[Graphic revision entries]
/---

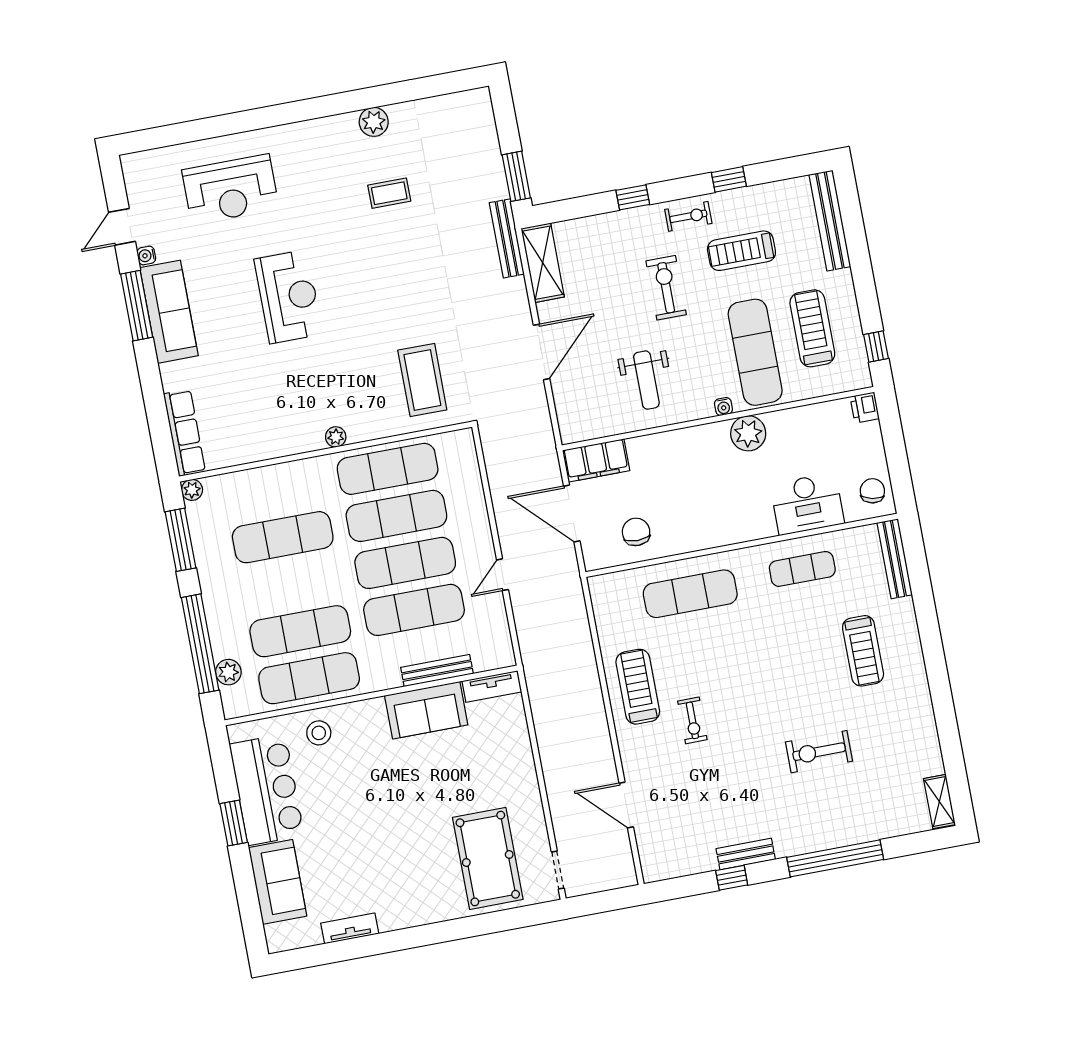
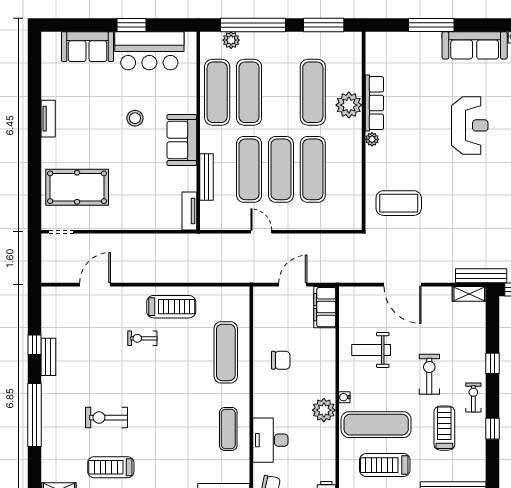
exercise bike: (688, 216) -> (473, 398), turned 180
shelving: (543, 263) -> (469, 294), width x0.67, depth x0.75
exercise bike: (666, 288) -> (429, 374), turned -90
reception desk: (288, 297) -> (470, 125), turned -90
window: (137, 306) -> (431, 25), moved
treadmill: (812, 328) -> (385, 465), turned 180
row of seats: (184, 433) -> (374, 103), moved, turned -90
exercise mat: (388, 469) -> (345, 169), removed
plant: (192, 490) -> (349, 105), moved, width x1.87, depth x1.87
door: (572, 514) -> (293, 285), width x0.73
chair: (636, 532) -> (281, 360), moved
treadmill: (863, 651) -> (111, 467), moved
sofa: (426, 710) -> (182, 140), moved
stool: (319, 733) -> (135, 118), moved
exercise bike: (819, 752) -> (106, 418), turned -90
tv unit: (350, 928) -> (48, 119), moved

\---

▸ Task statement
With the pictures left out, write out all of the data exactly.

▸ Task output
exercise bike: (688, 216) -> (473, 398), turned 180
shelving: (543, 263) -> (469, 294), width x0.67, depth x0.75
exercise bike: (666, 288) -> (429, 374), turned -90
reception desk: (288, 297) -> (470, 125), turned -90
window: (137, 306) -> (431, 25), moved
treadmill: (812, 328) -> (385, 465), turned 180
row of seats: (184, 433) -> (374, 103), moved, turned -90
exercise mat: (388, 469) -> (345, 169), removed
plant: (192, 490) -> (349, 105), moved, width x1.87, depth x1.87
door: (572, 514) -> (293, 285), width x0.73
chair: (636, 532) -> (281, 360), moved
treadmill: (863, 651) -> (111, 467), moved
sofa: (426, 710) -> (182, 140), moved
stool: (319, 733) -> (135, 118), moved
exercise bike: (819, 752) -> (106, 418), turned -90
tv unit: (350, 928) -> (48, 119), moved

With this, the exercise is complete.